▶ Listed entries:

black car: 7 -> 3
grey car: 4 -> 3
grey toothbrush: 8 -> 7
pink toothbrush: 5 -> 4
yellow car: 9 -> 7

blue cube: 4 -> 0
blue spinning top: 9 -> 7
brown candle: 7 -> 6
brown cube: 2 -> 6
==
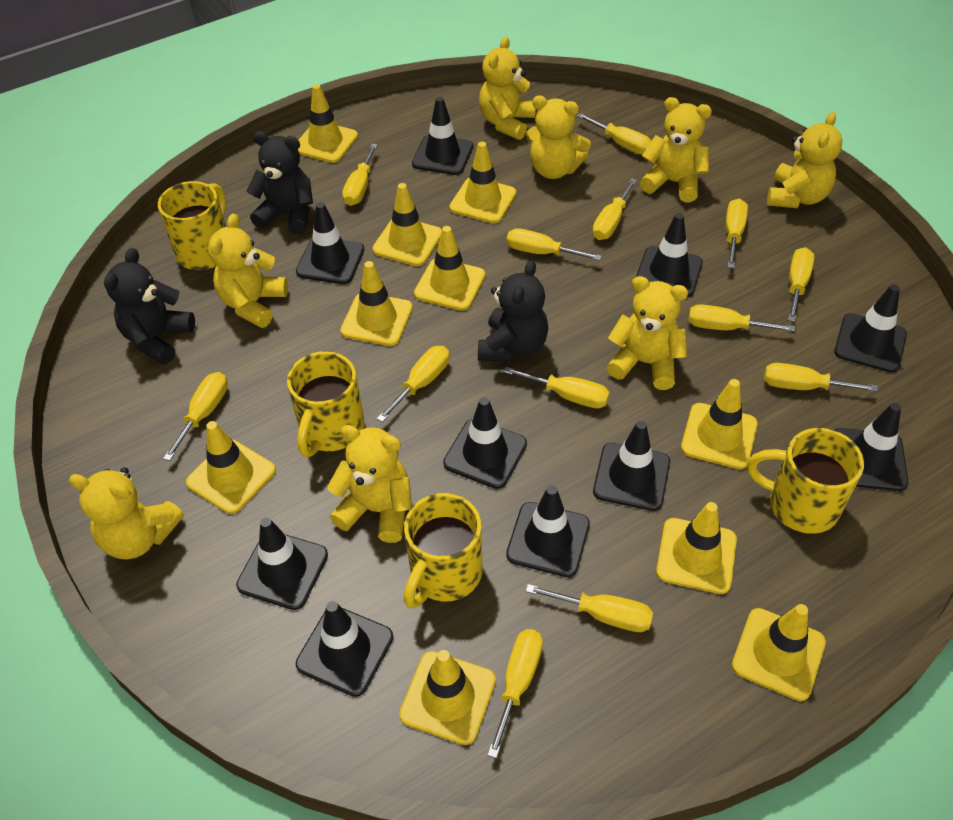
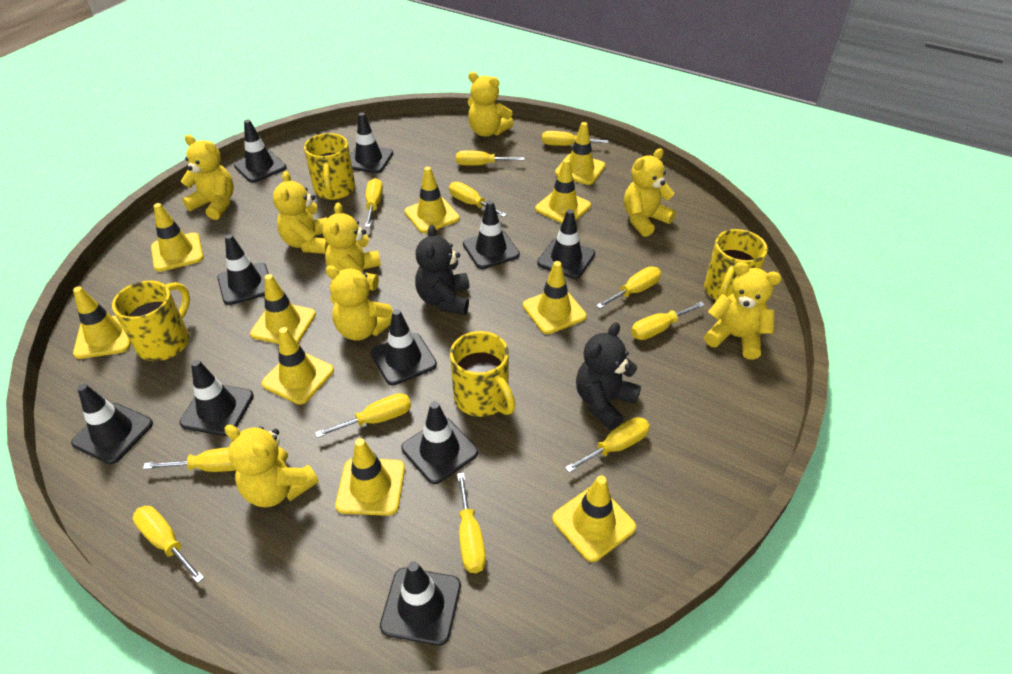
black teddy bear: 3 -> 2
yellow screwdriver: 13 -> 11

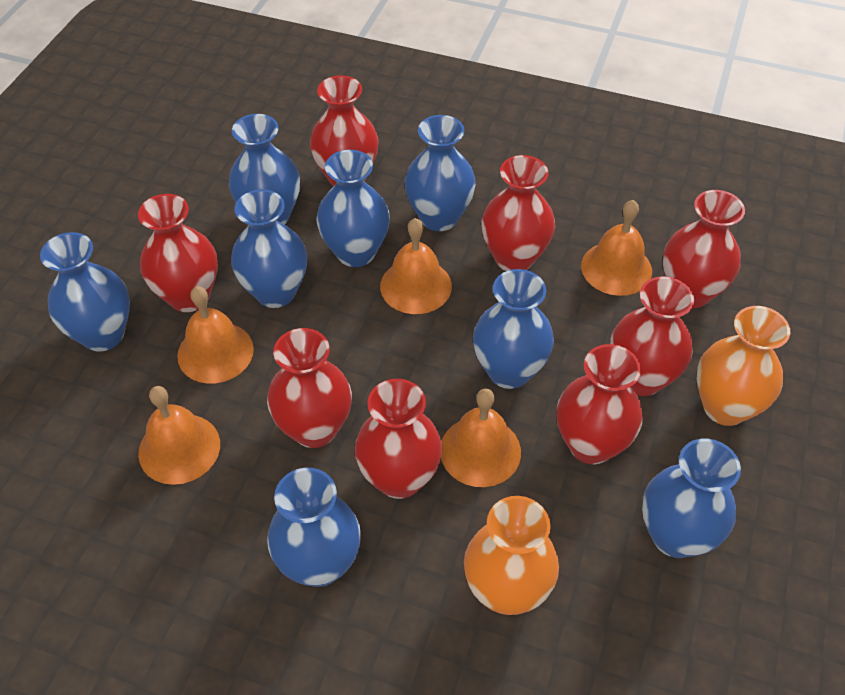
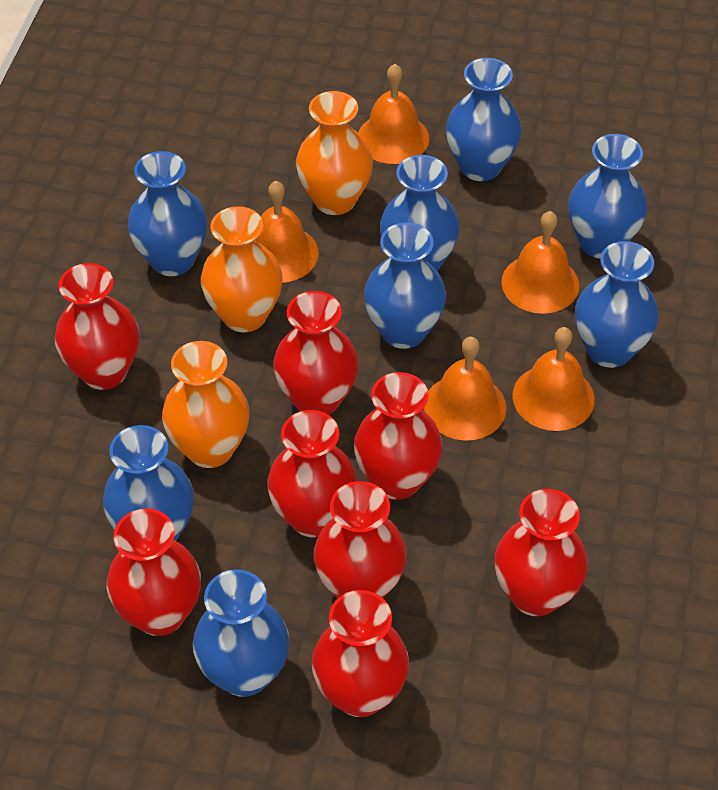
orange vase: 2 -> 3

▶ What you are asked to do: In the listing above, find the line with "blue cube: 4 -> 0" and the line with "brown cube: 2 -> 6"; set down exactly those two lines and every line between them, nothing more.

▶ Exercise solution:
blue cube: 4 -> 0
blue spinning top: 9 -> 7
brown candle: 7 -> 6
brown cube: 2 -> 6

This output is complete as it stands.